---- Data excerpts

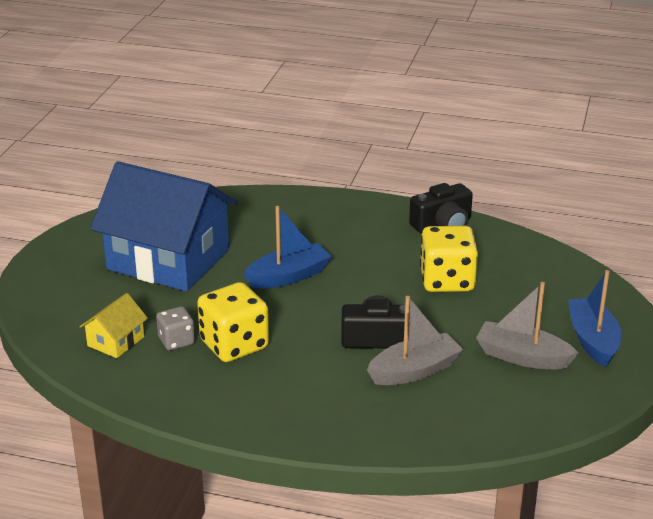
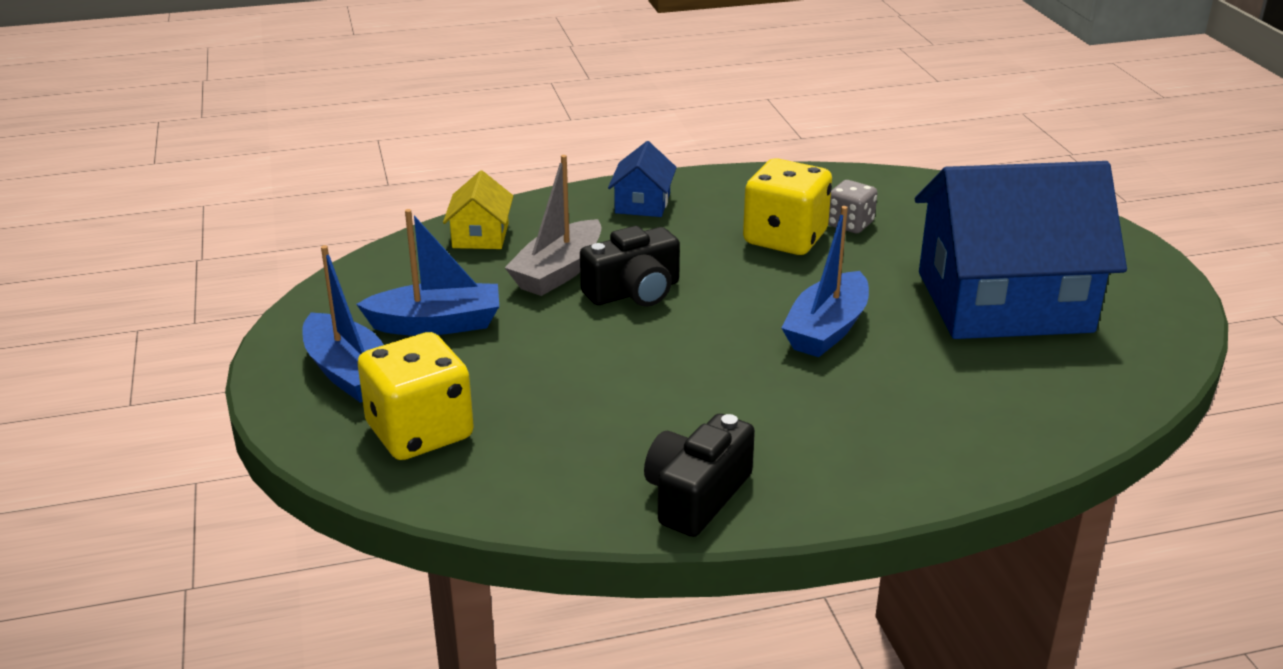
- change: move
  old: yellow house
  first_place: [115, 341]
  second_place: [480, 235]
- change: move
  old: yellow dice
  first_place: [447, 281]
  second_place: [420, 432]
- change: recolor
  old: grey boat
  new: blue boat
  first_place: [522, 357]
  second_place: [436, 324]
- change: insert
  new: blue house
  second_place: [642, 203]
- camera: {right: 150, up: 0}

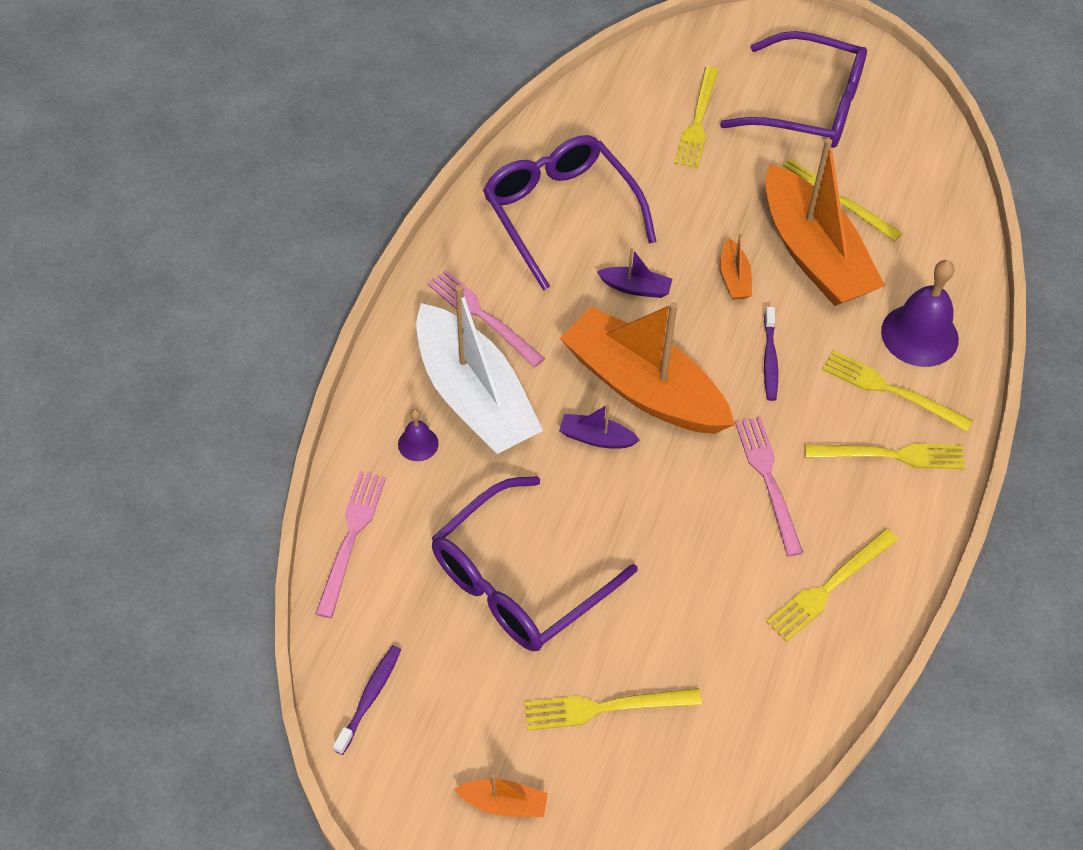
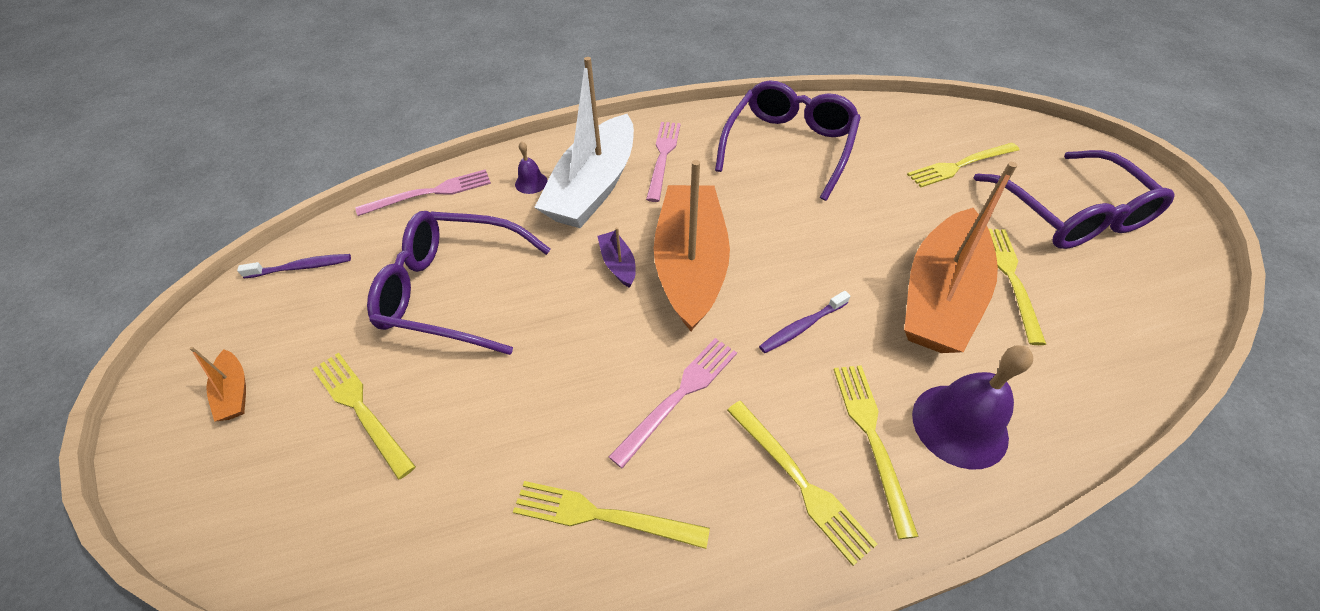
- change: delete
  old: purple boat
  first_place: [636, 288]
- change: delete
  old: orange boat
  first_place: [734, 278]
- camera: {right: 55, up: -5}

--------

About this task | The lines to be quoted run from the line containing "new: blue house" through the end of the entries above, both included; quote them exactly and leave out any pictures.

Answer for the task |
  new: blue house
  second_place: [642, 203]
- camera: {right: 150, up: 0}

- change: delete
  old: purple boat
  first_place: [636, 288]
- change: delete
  old: orange boat
  first_place: [734, 278]
- camera: {right: 55, up: -5}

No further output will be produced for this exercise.